Version comparison data

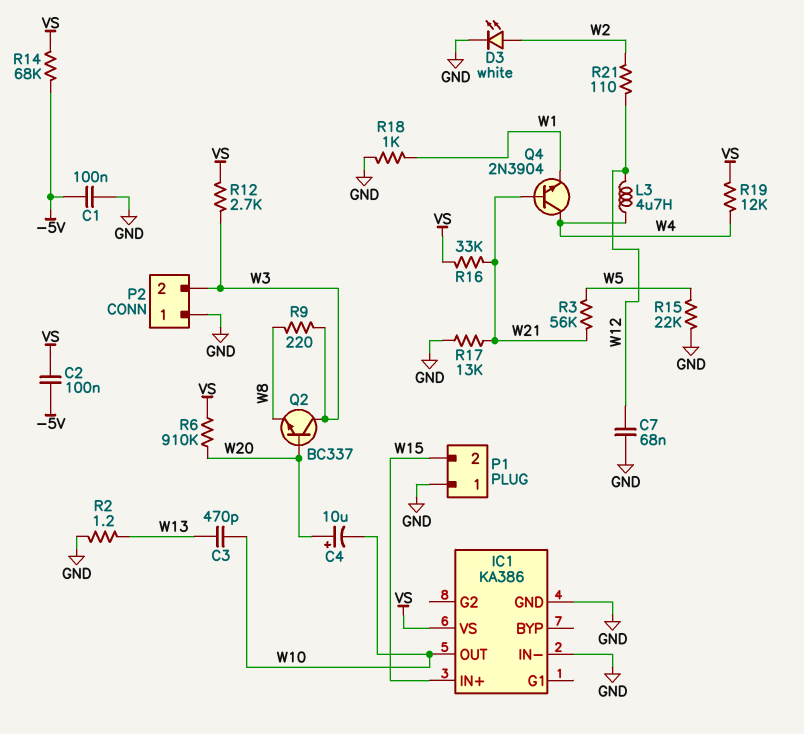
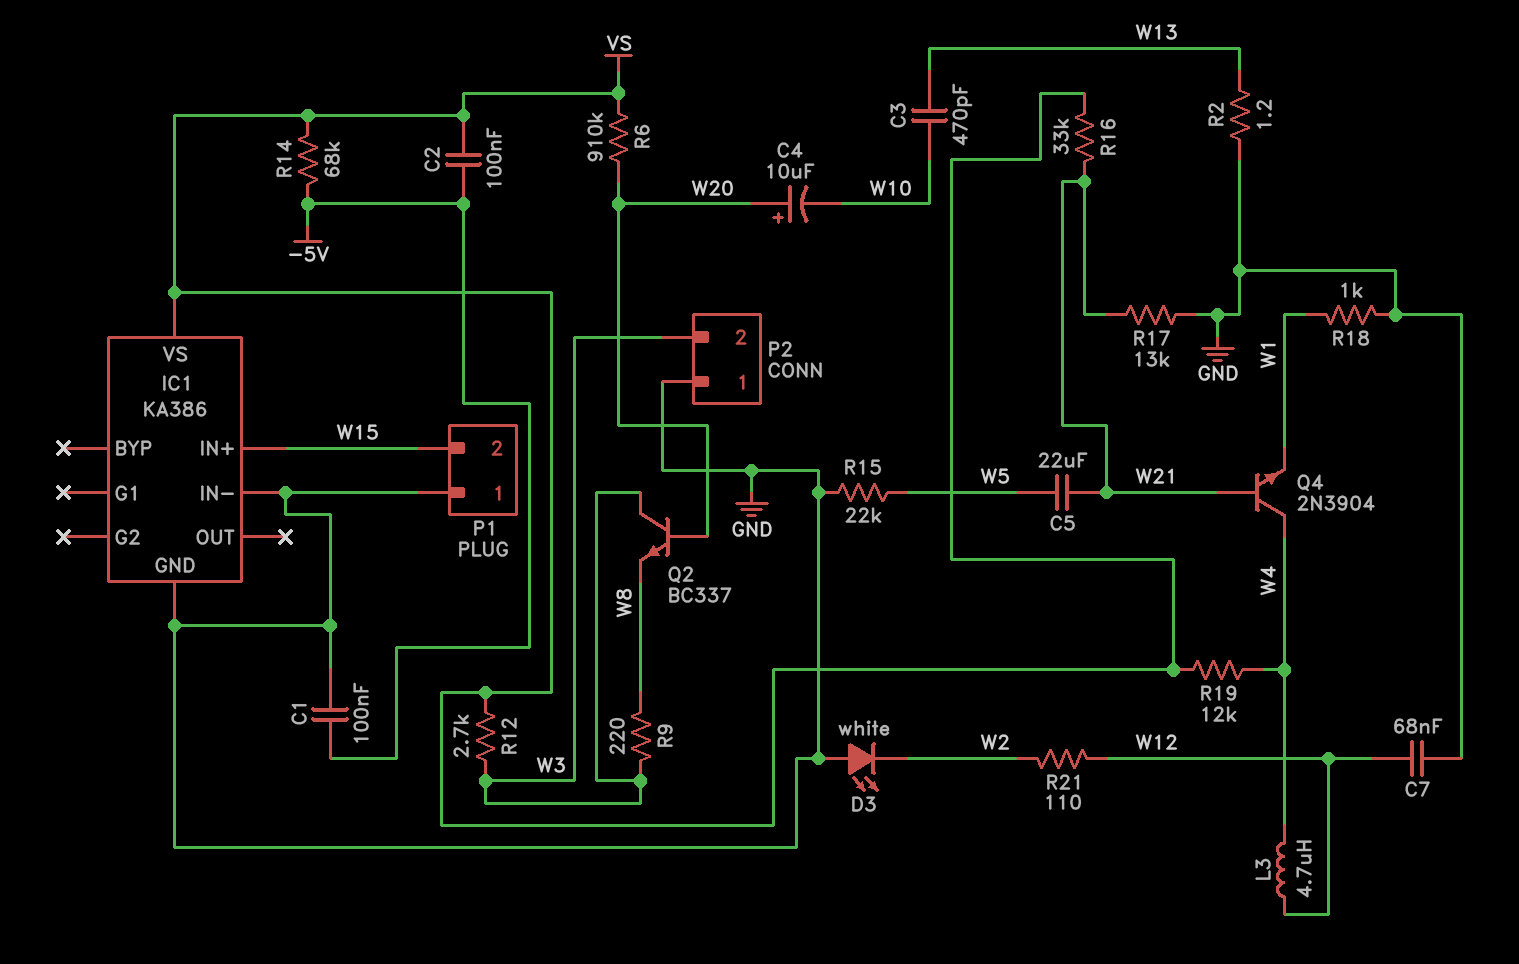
C5: none -> 22uF (W5, W21)
D3: LED white (A W2, K GND) -> LED white (A GND, K W2)
IC1 pin OUT: W10 -> none
R3: 56k (W5, W21) -> none

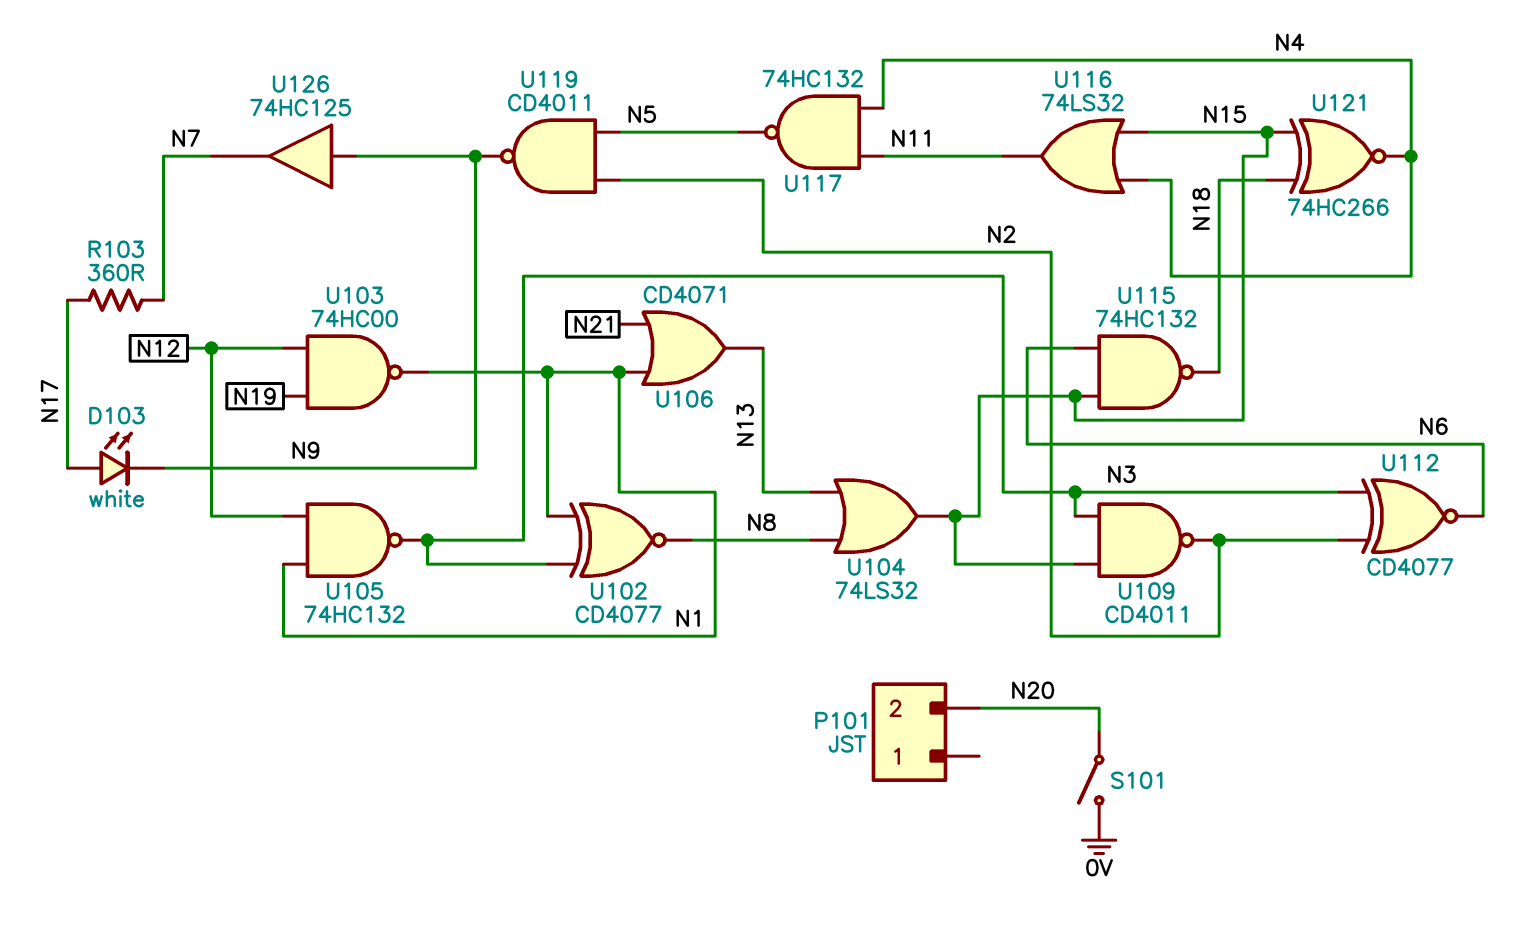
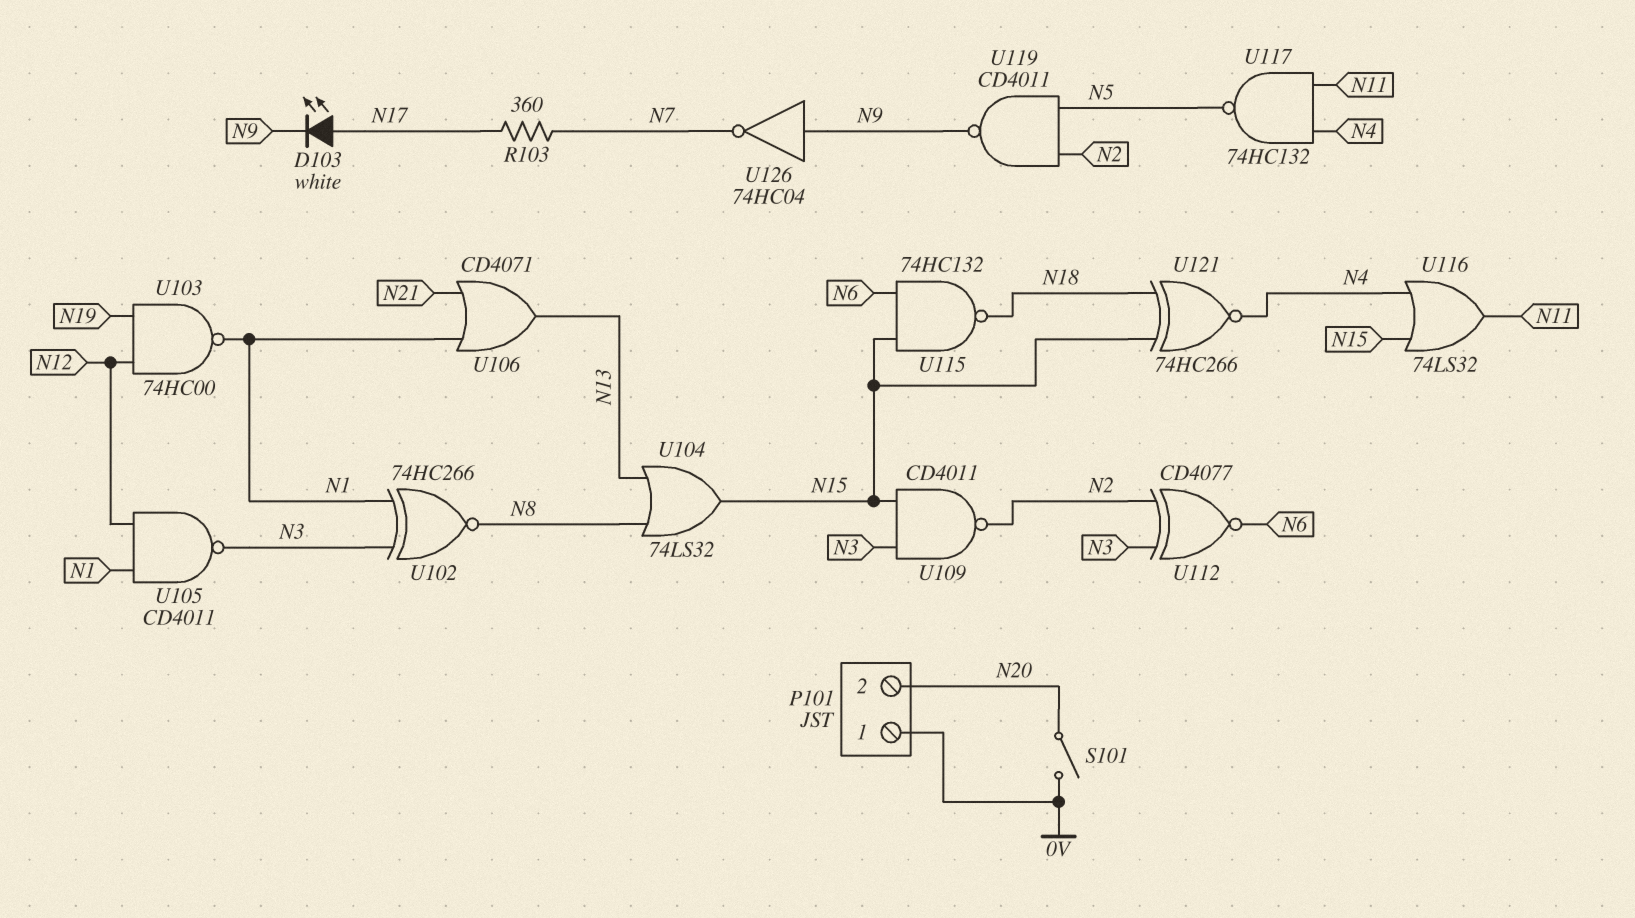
P101 pin 1: none -> 0V
U102: XNOR CD4077 (in N1, in N3, out N8) -> XNOR 74HC266 (in N1, in N3, out N8)
U105: NAND 74HC132 (in N1, in N12, out N3) -> NAND CD4011 (in N1, in N12, out N3)
U126: buffer 74HC125 (in N9, out N7) -> NOT 74HC04 (in N9, out N7)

Exercise requirements:
Show every line above where "none" is found.

Task solution:
C5: none -> 22uF (W5, W21)
IC1 pin OUT: W10 -> none
R3: 56k (W5, W21) -> none
P101 pin 1: none -> 0V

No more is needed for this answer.